## WHAT IS REQUIRED
Find the string "shape" in the entries and copy each line that has it.

####

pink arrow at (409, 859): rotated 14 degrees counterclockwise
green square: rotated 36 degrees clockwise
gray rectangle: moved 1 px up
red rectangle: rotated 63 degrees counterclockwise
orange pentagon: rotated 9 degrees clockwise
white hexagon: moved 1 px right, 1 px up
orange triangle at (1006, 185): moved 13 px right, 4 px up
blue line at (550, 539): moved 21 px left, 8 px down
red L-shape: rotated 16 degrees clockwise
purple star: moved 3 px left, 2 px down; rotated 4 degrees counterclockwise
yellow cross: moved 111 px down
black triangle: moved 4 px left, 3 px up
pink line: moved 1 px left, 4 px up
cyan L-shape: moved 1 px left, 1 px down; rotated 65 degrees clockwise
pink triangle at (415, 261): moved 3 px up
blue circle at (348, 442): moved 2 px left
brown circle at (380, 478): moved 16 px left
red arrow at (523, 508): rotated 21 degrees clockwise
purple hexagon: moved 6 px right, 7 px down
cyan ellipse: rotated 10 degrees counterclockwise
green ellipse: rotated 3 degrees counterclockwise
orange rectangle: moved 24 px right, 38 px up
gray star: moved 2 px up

####

## YOUR SOLUTION
red L-shape: rotated 16 degrees clockwise
cyan L-shape: moved 1 px left, 1 px down; rotated 65 degrees clockwise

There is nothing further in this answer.